[Try it] What follows is a listing. Return every line of it exactly.

[Data to process]
····················
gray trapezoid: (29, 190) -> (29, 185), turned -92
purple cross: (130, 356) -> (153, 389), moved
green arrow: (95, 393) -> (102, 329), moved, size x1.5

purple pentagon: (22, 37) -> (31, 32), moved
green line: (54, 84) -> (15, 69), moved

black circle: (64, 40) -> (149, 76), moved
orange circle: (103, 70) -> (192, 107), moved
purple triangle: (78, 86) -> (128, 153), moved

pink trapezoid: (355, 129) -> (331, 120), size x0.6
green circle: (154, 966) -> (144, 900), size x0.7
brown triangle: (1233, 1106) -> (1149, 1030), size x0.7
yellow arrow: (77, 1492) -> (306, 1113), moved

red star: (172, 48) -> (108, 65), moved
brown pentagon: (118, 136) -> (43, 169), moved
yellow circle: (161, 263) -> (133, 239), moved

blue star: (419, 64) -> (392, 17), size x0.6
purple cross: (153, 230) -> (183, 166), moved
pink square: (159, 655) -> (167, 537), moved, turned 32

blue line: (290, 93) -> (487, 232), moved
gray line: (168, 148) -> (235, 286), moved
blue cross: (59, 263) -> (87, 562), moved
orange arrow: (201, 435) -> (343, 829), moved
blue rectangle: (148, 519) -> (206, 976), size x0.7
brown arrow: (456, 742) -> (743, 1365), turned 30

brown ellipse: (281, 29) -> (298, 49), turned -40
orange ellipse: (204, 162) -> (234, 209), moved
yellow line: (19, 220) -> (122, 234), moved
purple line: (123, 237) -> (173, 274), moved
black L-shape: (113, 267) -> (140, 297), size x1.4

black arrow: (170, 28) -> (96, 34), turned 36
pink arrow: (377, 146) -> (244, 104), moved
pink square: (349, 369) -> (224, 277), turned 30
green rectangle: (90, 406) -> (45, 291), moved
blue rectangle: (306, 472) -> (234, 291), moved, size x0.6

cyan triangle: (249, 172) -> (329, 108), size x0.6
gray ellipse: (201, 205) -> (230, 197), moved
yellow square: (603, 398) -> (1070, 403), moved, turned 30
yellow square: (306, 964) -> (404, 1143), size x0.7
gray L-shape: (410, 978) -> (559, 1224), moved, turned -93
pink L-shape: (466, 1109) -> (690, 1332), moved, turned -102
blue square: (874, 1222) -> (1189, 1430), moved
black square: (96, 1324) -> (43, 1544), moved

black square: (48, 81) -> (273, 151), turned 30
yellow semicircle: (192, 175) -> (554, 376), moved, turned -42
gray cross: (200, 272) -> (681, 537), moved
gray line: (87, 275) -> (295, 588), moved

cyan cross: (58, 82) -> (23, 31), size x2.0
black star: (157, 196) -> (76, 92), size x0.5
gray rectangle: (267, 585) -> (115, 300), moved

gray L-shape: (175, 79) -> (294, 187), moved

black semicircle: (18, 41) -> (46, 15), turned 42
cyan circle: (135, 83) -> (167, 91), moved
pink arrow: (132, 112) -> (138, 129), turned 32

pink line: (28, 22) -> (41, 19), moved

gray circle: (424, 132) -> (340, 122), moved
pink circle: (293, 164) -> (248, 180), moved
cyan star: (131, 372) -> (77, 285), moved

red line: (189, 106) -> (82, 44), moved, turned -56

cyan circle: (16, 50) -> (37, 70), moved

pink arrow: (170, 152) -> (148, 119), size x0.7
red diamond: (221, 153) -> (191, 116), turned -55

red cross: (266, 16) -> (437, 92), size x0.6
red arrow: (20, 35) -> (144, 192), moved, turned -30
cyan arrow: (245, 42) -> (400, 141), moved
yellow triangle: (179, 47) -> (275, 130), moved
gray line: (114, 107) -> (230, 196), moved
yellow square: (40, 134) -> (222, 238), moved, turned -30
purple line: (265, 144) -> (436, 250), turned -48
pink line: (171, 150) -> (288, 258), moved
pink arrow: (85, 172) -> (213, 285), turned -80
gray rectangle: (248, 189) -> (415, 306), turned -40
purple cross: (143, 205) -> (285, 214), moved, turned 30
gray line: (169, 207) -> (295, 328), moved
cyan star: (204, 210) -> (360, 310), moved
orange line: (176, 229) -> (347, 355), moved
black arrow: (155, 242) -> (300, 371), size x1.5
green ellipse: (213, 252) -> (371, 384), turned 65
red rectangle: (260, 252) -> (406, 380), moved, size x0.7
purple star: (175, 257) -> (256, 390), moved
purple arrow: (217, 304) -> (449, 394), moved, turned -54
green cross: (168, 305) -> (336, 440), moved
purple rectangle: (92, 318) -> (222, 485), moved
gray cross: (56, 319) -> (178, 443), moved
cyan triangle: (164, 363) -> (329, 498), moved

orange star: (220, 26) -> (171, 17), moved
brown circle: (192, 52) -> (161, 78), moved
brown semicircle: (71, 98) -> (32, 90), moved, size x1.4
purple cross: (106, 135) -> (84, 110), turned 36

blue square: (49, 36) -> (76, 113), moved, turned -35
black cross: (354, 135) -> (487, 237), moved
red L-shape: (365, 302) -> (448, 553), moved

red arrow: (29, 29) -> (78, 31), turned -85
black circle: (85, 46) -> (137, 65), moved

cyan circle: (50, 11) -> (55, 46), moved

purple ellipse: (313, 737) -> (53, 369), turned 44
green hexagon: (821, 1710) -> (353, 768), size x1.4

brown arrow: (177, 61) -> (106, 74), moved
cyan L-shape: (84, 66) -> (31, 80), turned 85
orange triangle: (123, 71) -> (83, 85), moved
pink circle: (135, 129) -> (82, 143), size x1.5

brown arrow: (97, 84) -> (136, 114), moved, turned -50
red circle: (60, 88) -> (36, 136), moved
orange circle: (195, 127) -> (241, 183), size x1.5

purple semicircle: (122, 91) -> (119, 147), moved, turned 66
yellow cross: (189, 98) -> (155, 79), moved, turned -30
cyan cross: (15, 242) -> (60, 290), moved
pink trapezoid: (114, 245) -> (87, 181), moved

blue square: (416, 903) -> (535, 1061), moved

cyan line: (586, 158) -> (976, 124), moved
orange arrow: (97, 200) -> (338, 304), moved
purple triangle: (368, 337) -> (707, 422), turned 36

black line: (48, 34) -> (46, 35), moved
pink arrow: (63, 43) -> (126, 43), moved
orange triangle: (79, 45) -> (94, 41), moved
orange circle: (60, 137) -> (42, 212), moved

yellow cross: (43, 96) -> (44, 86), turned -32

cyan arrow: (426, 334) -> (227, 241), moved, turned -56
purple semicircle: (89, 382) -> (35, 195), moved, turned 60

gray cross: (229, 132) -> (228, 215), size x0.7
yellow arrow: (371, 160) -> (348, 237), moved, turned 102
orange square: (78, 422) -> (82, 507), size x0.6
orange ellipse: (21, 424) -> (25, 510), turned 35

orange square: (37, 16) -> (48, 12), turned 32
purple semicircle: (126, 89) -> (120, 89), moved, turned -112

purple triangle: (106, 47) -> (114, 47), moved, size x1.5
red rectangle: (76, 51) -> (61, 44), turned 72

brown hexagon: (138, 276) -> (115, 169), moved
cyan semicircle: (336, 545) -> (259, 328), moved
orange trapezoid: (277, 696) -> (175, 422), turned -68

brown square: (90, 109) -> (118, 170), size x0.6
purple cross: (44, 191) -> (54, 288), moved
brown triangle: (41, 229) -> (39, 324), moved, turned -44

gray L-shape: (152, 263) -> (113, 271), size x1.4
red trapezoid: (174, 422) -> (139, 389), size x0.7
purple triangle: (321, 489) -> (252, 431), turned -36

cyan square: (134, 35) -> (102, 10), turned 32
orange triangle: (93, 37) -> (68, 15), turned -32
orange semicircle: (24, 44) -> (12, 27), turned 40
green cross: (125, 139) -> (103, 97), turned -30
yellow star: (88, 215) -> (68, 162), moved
····················
[Response below]
gray trapezoid: (29, 190) -> (29, 185), turned -92
purple cross: (130, 356) -> (153, 389), moved
green arrow: (95, 393) -> (102, 329), moved, size x1.5

purple pentagon: (22, 37) -> (31, 32), moved
green line: (54, 84) -> (15, 69), moved

black circle: (64, 40) -> (149, 76), moved
orange circle: (103, 70) -> (192, 107), moved
purple triangle: (78, 86) -> (128, 153), moved

pink trapezoid: (355, 129) -> (331, 120), size x0.6
green circle: (154, 966) -> (144, 900), size x0.7
brown triangle: (1233, 1106) -> (1149, 1030), size x0.7
yellow arrow: (77, 1492) -> (306, 1113), moved

red star: (172, 48) -> (108, 65), moved
brown pentagon: (118, 136) -> (43, 169), moved
yellow circle: (161, 263) -> (133, 239), moved

blue star: (419, 64) -> (392, 17), size x0.6
purple cross: (153, 230) -> (183, 166), moved
pink square: (159, 655) -> (167, 537), moved, turned 32

blue line: (290, 93) -> (487, 232), moved
gray line: (168, 148) -> (235, 286), moved
blue cross: (59, 263) -> (87, 562), moved
orange arrow: (201, 435) -> (343, 829), moved
blue rectangle: (148, 519) -> (206, 976), size x0.7
brown arrow: (456, 742) -> (743, 1365), turned 30

brown ellipse: (281, 29) -> (298, 49), turned -40
orange ellipse: (204, 162) -> (234, 209), moved
yellow line: (19, 220) -> (122, 234), moved
purple line: (123, 237) -> (173, 274), moved
black L-shape: (113, 267) -> (140, 297), size x1.4

black arrow: (170, 28) -> (96, 34), turned 36
pink arrow: (377, 146) -> (244, 104), moved
pink square: (349, 369) -> (224, 277), turned 30
green rectangle: (90, 406) -> (45, 291), moved
blue rectangle: (306, 472) -> (234, 291), moved, size x0.6

cyan triangle: (249, 172) -> (329, 108), size x0.6
gray ellipse: (201, 205) -> (230, 197), moved
yellow square: (603, 398) -> (1070, 403), moved, turned 30
yellow square: (306, 964) -> (404, 1143), size x0.7
gray L-shape: (410, 978) -> (559, 1224), moved, turned -93
pink L-shape: (466, 1109) -> (690, 1332), moved, turned -102
blue square: (874, 1222) -> (1189, 1430), moved
black square: (96, 1324) -> (43, 1544), moved

black square: (48, 81) -> (273, 151), turned 30
yellow semicircle: (192, 175) -> (554, 376), moved, turned -42
gray cross: (200, 272) -> (681, 537), moved
gray line: (87, 275) -> (295, 588), moved

cyan cross: (58, 82) -> (23, 31), size x2.0
black star: (157, 196) -> (76, 92), size x0.5
gray rectangle: (267, 585) -> (115, 300), moved

gray L-shape: (175, 79) -> (294, 187), moved

black semicircle: (18, 41) -> (46, 15), turned 42
cyan circle: (135, 83) -> (167, 91), moved
pink arrow: (132, 112) -> (138, 129), turned 32

pink line: (28, 22) -> (41, 19), moved

gray circle: (424, 132) -> (340, 122), moved
pink circle: (293, 164) -> (248, 180), moved
cyan star: (131, 372) -> (77, 285), moved

red line: (189, 106) -> (82, 44), moved, turned -56

cyan circle: (16, 50) -> (37, 70), moved

pink arrow: (170, 152) -> (148, 119), size x0.7
red diamond: (221, 153) -> (191, 116), turned -55

red cross: (266, 16) -> (437, 92), size x0.6
red arrow: (20, 35) -> (144, 192), moved, turned -30
cyan arrow: (245, 42) -> (400, 141), moved
yellow triangle: (179, 47) -> (275, 130), moved
gray line: (114, 107) -> (230, 196), moved
yellow square: (40, 134) -> (222, 238), moved, turned -30
purple line: (265, 144) -> (436, 250), turned -48
pink line: (171, 150) -> (288, 258), moved
pink arrow: (85, 172) -> (213, 285), turned -80
gray rectangle: (248, 189) -> (415, 306), turned -40
purple cross: (143, 205) -> (285, 214), moved, turned 30
gray line: (169, 207) -> (295, 328), moved
cyan star: (204, 210) -> (360, 310), moved
orange line: (176, 229) -> (347, 355), moved
black arrow: (155, 242) -> (300, 371), size x1.5
green ellipse: (213, 252) -> (371, 384), turned 65
red rectangle: (260, 252) -> (406, 380), moved, size x0.7
purple star: (175, 257) -> (256, 390), moved
purple arrow: (217, 304) -> (449, 394), moved, turned -54
green cross: (168, 305) -> (336, 440), moved
purple rectangle: (92, 318) -> (222, 485), moved
gray cross: (56, 319) -> (178, 443), moved
cyan triangle: (164, 363) -> (329, 498), moved

orange star: (220, 26) -> (171, 17), moved
brown circle: (192, 52) -> (161, 78), moved
brown semicircle: (71, 98) -> (32, 90), moved, size x1.4
purple cross: (106, 135) -> (84, 110), turned 36

blue square: (49, 36) -> (76, 113), moved, turned -35
black cross: (354, 135) -> (487, 237), moved
red L-shape: (365, 302) -> (448, 553), moved

red arrow: (29, 29) -> (78, 31), turned -85
black circle: (85, 46) -> (137, 65), moved

cyan circle: (50, 11) -> (55, 46), moved

purple ellipse: (313, 737) -> (53, 369), turned 44
green hexagon: (821, 1710) -> (353, 768), size x1.4

brown arrow: (177, 61) -> (106, 74), moved
cyan L-shape: (84, 66) -> (31, 80), turned 85
orange triangle: (123, 71) -> (83, 85), moved
pink circle: (135, 129) -> (82, 143), size x1.5

brown arrow: (97, 84) -> (136, 114), moved, turned -50
red circle: (60, 88) -> (36, 136), moved
orange circle: (195, 127) -> (241, 183), size x1.5

purple semicircle: (122, 91) -> (119, 147), moved, turned 66
yellow cross: (189, 98) -> (155, 79), moved, turned -30
cyan cross: (15, 242) -> (60, 290), moved
pink trapezoid: (114, 245) -> (87, 181), moved

blue square: (416, 903) -> (535, 1061), moved

cyan line: (586, 158) -> (976, 124), moved
orange arrow: (97, 200) -> (338, 304), moved
purple triangle: (368, 337) -> (707, 422), turned 36

black line: (48, 34) -> (46, 35), moved
pink arrow: (63, 43) -> (126, 43), moved
orange triangle: (79, 45) -> (94, 41), moved
orange circle: (60, 137) -> (42, 212), moved

yellow cross: (43, 96) -> (44, 86), turned -32

cyan arrow: (426, 334) -> (227, 241), moved, turned -56
purple semicircle: (89, 382) -> (35, 195), moved, turned 60

gray cross: (229, 132) -> (228, 215), size x0.7
yellow arrow: (371, 160) -> (348, 237), moved, turned 102
orange square: (78, 422) -> (82, 507), size x0.6
orange ellipse: (21, 424) -> (25, 510), turned 35

orange square: (37, 16) -> (48, 12), turned 32
purple semicircle: (126, 89) -> (120, 89), moved, turned -112

purple triangle: (106, 47) -> (114, 47), moved, size x1.5
red rectangle: (76, 51) -> (61, 44), turned 72

brown hexagon: (138, 276) -> (115, 169), moved
cyan semicircle: (336, 545) -> (259, 328), moved
orange trapezoid: (277, 696) -> (175, 422), turned -68

brown square: (90, 109) -> (118, 170), size x0.6
purple cross: (44, 191) -> (54, 288), moved
brown triangle: (41, 229) -> (39, 324), moved, turned -44

gray L-shape: (152, 263) -> (113, 271), size x1.4
red trapezoid: (174, 422) -> (139, 389), size x0.7
purple triangle: (321, 489) -> (252, 431), turned -36

cyan square: (134, 35) -> (102, 10), turned 32
orange triangle: (93, 37) -> (68, 15), turned -32
orange semicircle: (24, 44) -> (12, 27), turned 40
green cross: (125, 139) -> (103, 97), turned -30
yellow star: (88, 215) -> (68, 162), moved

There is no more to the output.